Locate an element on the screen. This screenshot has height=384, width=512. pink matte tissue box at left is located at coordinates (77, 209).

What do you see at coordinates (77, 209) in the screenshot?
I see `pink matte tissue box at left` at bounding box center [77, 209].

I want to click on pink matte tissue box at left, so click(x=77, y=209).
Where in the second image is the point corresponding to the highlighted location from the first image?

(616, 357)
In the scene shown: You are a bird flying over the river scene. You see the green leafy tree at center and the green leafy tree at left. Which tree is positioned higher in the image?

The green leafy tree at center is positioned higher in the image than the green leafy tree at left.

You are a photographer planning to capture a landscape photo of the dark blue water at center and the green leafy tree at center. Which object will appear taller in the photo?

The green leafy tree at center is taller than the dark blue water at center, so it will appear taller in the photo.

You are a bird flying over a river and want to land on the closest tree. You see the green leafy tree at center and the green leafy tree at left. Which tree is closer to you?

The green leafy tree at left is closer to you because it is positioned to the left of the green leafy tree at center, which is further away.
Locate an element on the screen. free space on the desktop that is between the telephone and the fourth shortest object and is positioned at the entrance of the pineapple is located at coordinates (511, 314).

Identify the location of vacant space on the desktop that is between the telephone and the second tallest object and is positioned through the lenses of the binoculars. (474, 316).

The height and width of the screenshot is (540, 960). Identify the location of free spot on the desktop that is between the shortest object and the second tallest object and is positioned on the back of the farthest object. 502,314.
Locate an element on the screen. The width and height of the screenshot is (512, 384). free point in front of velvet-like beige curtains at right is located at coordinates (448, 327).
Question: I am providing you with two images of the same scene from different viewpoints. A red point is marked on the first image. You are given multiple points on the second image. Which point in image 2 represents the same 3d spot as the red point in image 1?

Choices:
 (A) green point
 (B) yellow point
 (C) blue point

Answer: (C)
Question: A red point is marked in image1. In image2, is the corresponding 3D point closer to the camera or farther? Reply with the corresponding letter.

========================================================================

▸ **WHAT YOU WILL DO**:
Copy all the lines above again, changing every "green leafy tree" to "tall oak tree" and leaving everything else as it stands.

▸ **ANSWER TO THE PROBLEM**:
Locate an element on the screen. This screenshot has height=384, width=512. pink matte tissue box at left is located at coordinates (77, 209).

What do you see at coordinates (77, 209) in the screenshot?
I see `pink matte tissue box at left` at bounding box center [77, 209].

I want to click on pink matte tissue box at left, so click(x=77, y=209).
Where in the second image is the point corresponding to the highlighted location from the first image?

(616, 357)
In the scene shown: You are a bird flying over the river scene. You see the tall oak tree at center and the tall oak tree at left. Which tree is positioned higher in the image?

The tall oak tree at center is positioned higher in the image than the tall oak tree at left.

You are a photographer planning to capture a landscape photo of the dark blue water at center and the tall oak tree at center. Which object will appear taller in the photo?

The tall oak tree at center is taller than the dark blue water at center, so it will appear taller in the photo.

You are a bird flying over a river and want to land on the closest tree. You see the tall oak tree at center and the tall oak tree at left. Which tree is closer to you?

The tall oak tree at left is closer to you because it is positioned to the left of the tall oak tree at center, which is further away.
Locate an element on the screen. free space on the desktop that is between the telephone and the fourth shortest object and is positioned at the entrance of the pineapple is located at coordinates (511, 314).

Identify the location of vacant space on the desktop that is between the telephone and the second tallest object and is positioned through the lenses of the binoculars. (474, 316).

The height and width of the screenshot is (540, 960). Identify the location of free spot on the desktop that is between the shortest object and the second tallest object and is positioned on the back of the farthest object. 502,314.
Locate an element on the screen. The width and height of the screenshot is (512, 384). free point in front of velvet-like beige curtains at right is located at coordinates (448, 327).
Question: I am providing you with two images of the same scene from different viewpoints. A red point is marked on the first image. You are given multiple points on the second image. Which point in image 2 represents the same 3d spot as the red point in image 1?

Choices:
 (A) green point
 (B) yellow point
 (C) blue point

Answer: (C)
Question: A red point is marked in image1. In image2, is the corresponding 3D point closer to the camera or farther? Reply with the corresponding letter.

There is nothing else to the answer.